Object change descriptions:

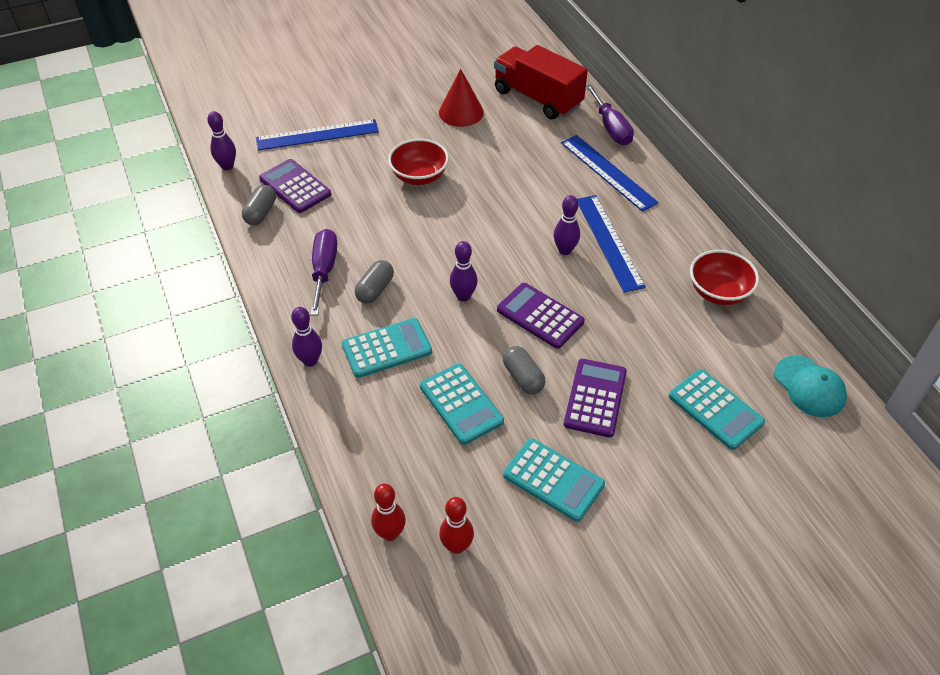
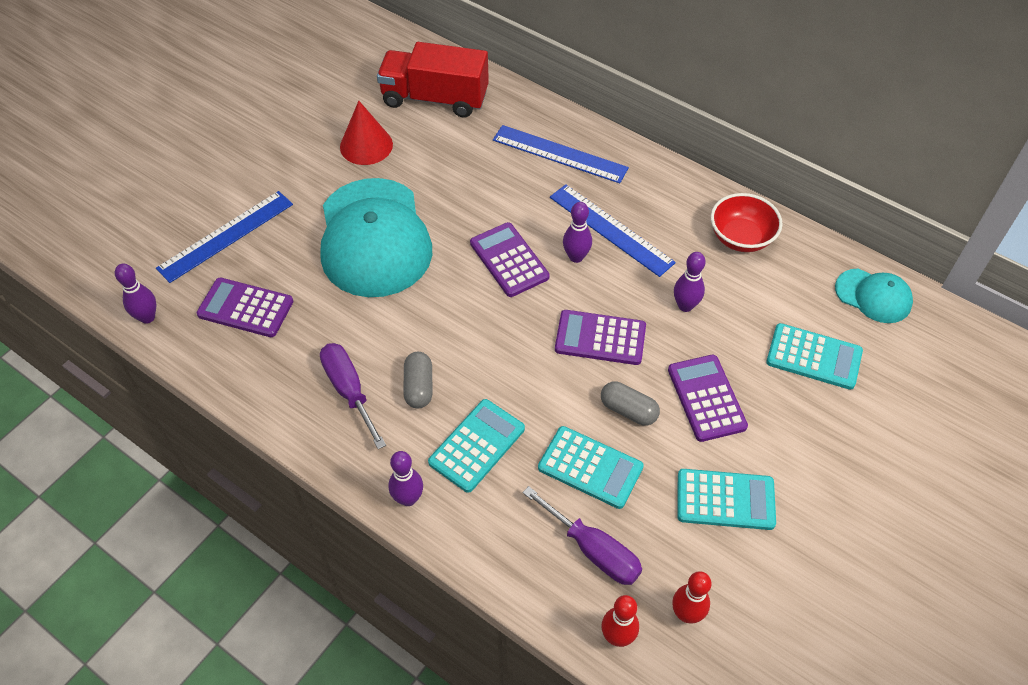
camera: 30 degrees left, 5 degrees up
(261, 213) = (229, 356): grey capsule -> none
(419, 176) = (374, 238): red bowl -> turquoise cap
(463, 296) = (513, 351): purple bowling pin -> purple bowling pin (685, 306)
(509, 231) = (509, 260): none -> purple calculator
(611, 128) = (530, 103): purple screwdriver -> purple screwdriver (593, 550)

---

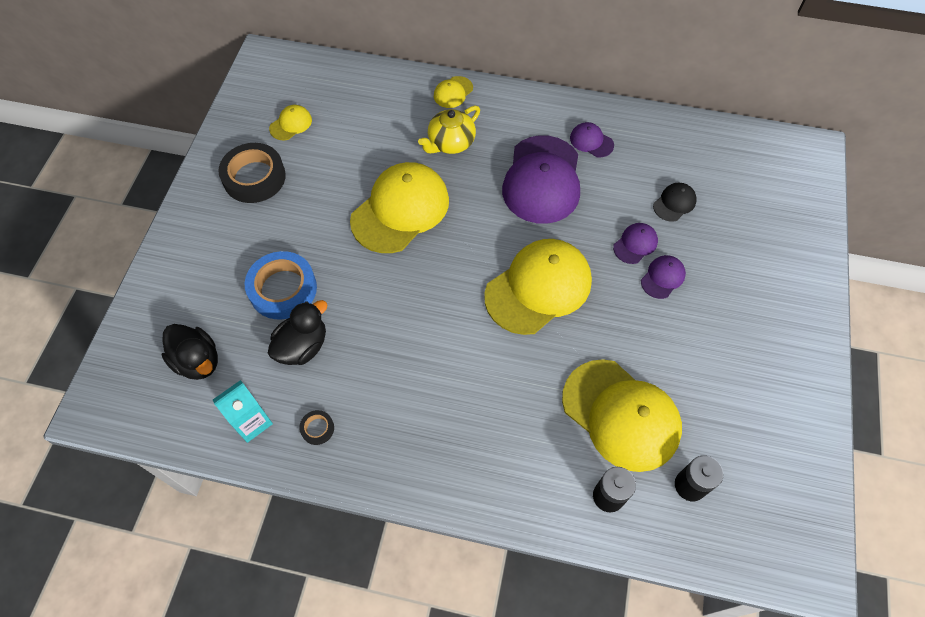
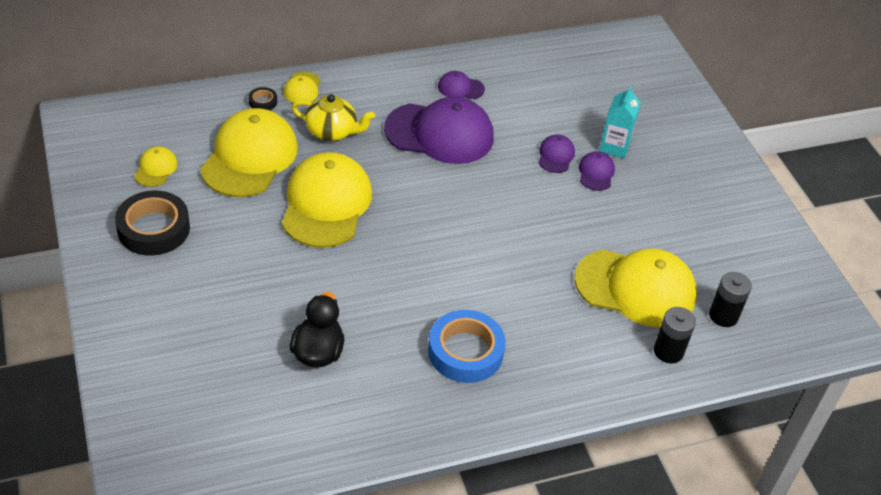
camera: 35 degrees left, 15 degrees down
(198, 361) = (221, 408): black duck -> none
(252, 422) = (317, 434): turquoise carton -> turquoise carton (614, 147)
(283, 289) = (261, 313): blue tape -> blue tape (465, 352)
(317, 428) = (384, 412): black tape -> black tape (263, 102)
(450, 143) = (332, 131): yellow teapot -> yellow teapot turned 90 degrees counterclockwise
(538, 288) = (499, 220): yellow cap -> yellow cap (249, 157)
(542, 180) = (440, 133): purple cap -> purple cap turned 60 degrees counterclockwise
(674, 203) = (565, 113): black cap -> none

(Exercise brief)
Repeat word for word the lines above that run from the line containing "(542, 180) = (440, 133): purple" through the line containing "(674, 203) = (565, 113): black cap -> none", both ends included, and nothing else.

(Answer box)
(542, 180) = (440, 133): purple cap -> purple cap turned 60 degrees counterclockwise
(674, 203) = (565, 113): black cap -> none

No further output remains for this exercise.